Dataset extract
------------

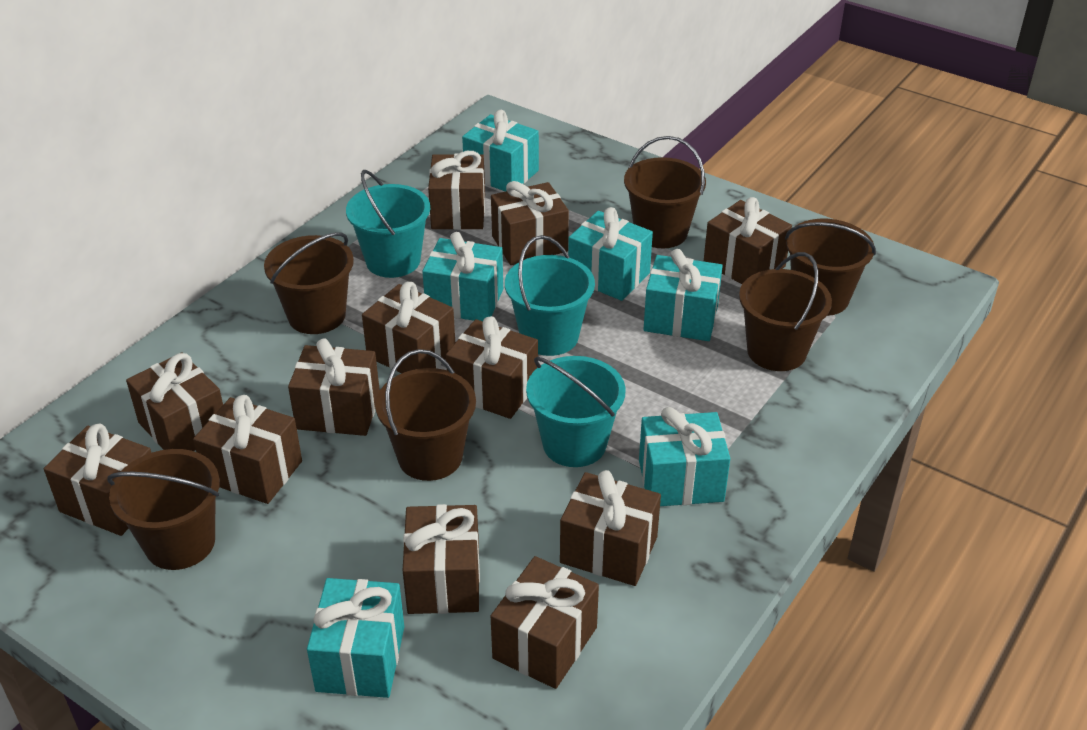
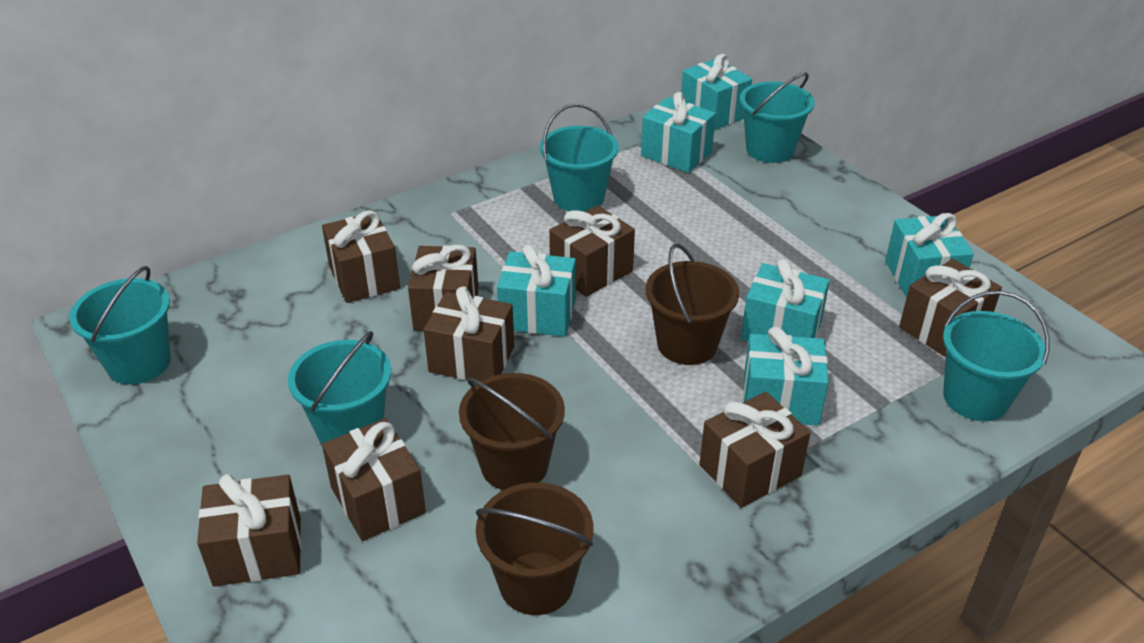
brown bucket: 6 -> 3
brown gift: 12 -> 8
turquoise bucket: 3 -> 5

------------

Task goal
Word for word, output the whole listing, but not its pictures.

Output below
brown bucket: 6 -> 3
brown gift: 12 -> 8
turquoise bucket: 3 -> 5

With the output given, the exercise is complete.